(Records contained in a dataset)
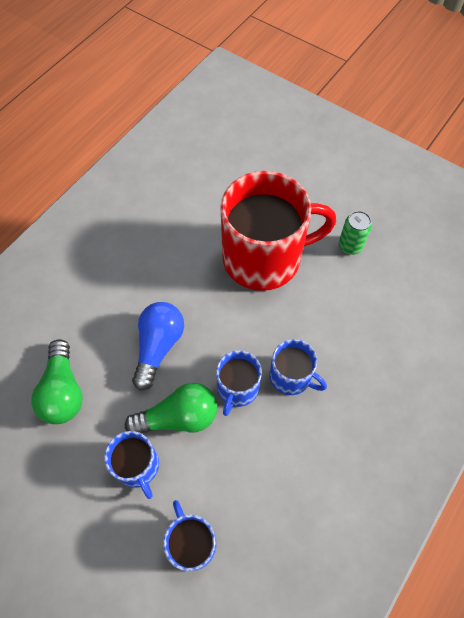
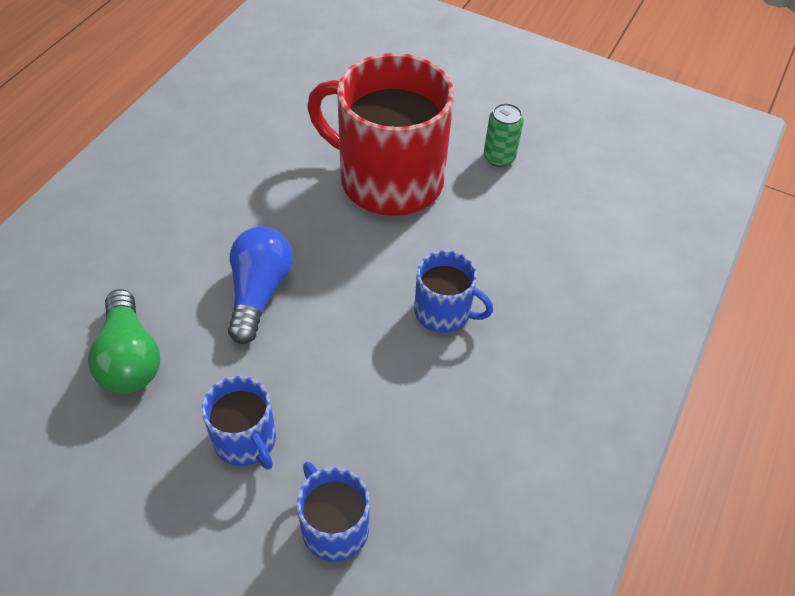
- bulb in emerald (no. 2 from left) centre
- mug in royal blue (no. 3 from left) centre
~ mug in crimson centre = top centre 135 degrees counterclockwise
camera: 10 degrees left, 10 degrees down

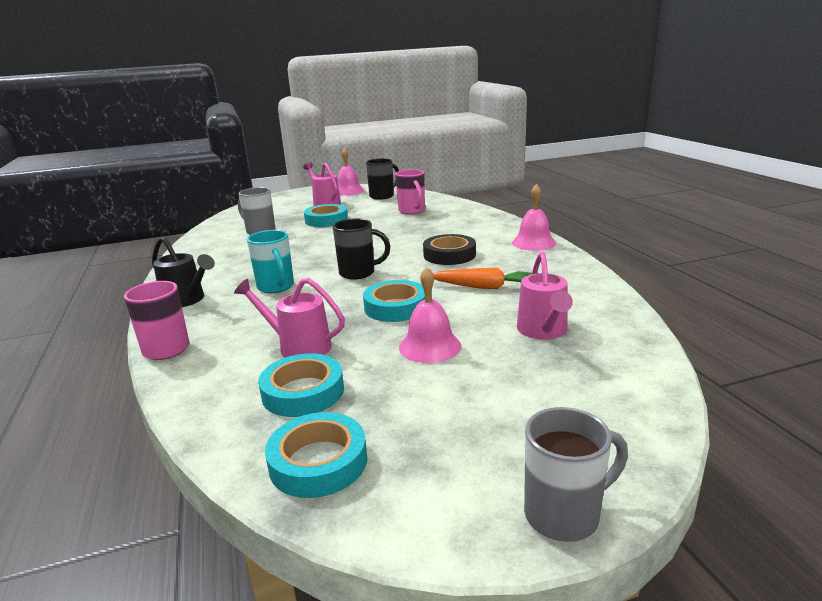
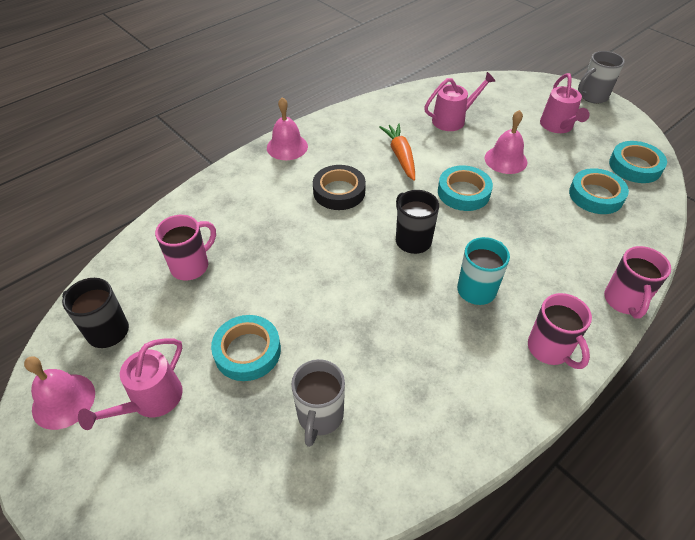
~ watering pot in pink (no. 1 from left in the first image) centre to watering pot in pink (no. 3 from left) top right
~ watering pot in ebony middle left to mug in pink (no. 2 from left) middle right
~ mug in grey (no. 2 from left) bottom right = top right 75 degrees counterclockwise
camera: 115 degrees left, 25 degrees up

• Instructions for the task: For every line above that holds the word "pink", report the whole line.

• Finished exercise:
~ watering pot in pink (no. 1 from left in the first image) centre to watering pot in pink (no. 3 from left) top right
~ watering pot in ebony middle left to mug in pink (no. 2 from left) middle right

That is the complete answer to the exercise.